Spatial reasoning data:
-.-.-

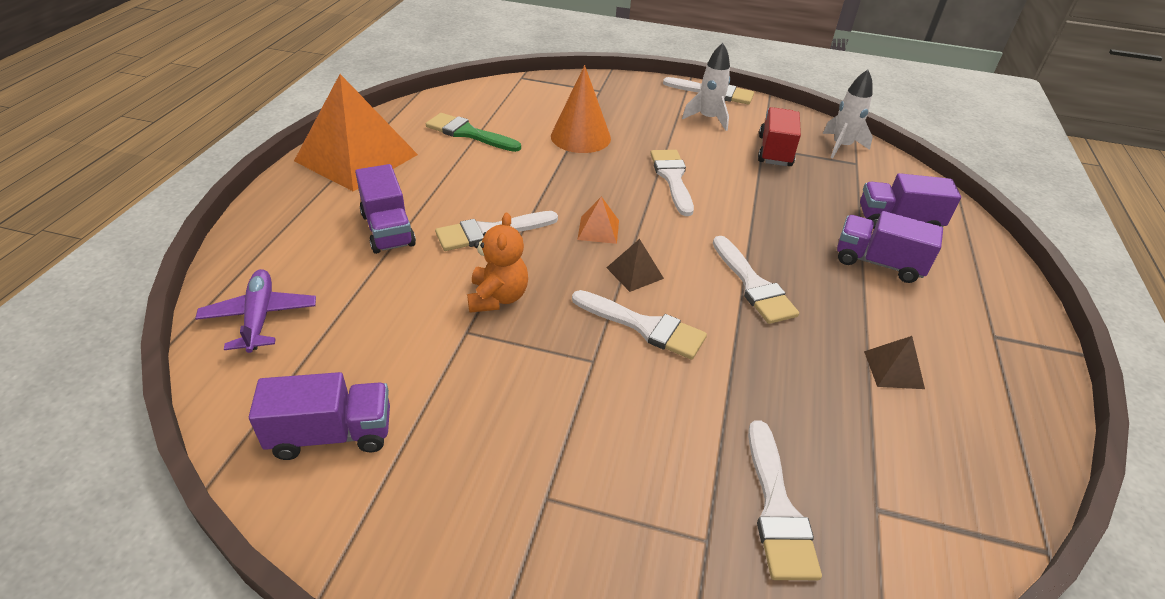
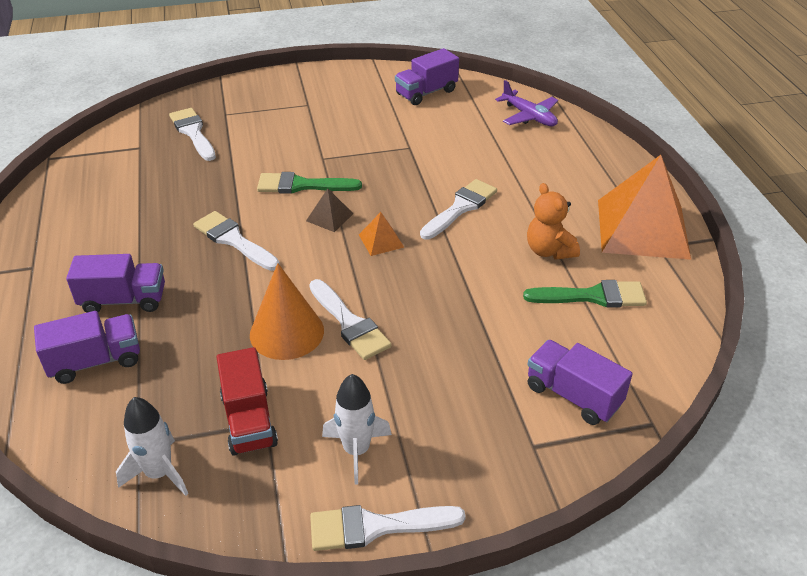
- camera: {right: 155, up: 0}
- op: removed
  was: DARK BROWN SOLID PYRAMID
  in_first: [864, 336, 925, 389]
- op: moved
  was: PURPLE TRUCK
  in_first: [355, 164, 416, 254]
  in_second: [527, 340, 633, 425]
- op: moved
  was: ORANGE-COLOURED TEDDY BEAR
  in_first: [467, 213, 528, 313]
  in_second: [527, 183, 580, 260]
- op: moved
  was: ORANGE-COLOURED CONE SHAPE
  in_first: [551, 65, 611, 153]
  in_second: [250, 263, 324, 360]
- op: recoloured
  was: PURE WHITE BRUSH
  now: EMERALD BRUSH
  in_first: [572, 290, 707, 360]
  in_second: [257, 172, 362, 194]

-.-.-

## Aim of the task
Nothing but the lines from the one containing "in_second: [250, 263, 324, 360]" to the end of the records above should appear, each copied exactly.

## Completed exercise
  in_second: [250, 263, 324, 360]
- op: recoloured
  was: PURE WHITE BRUSH
  now: EMERALD BRUSH
  in_first: [572, 290, 707, 360]
  in_second: [257, 172, 362, 194]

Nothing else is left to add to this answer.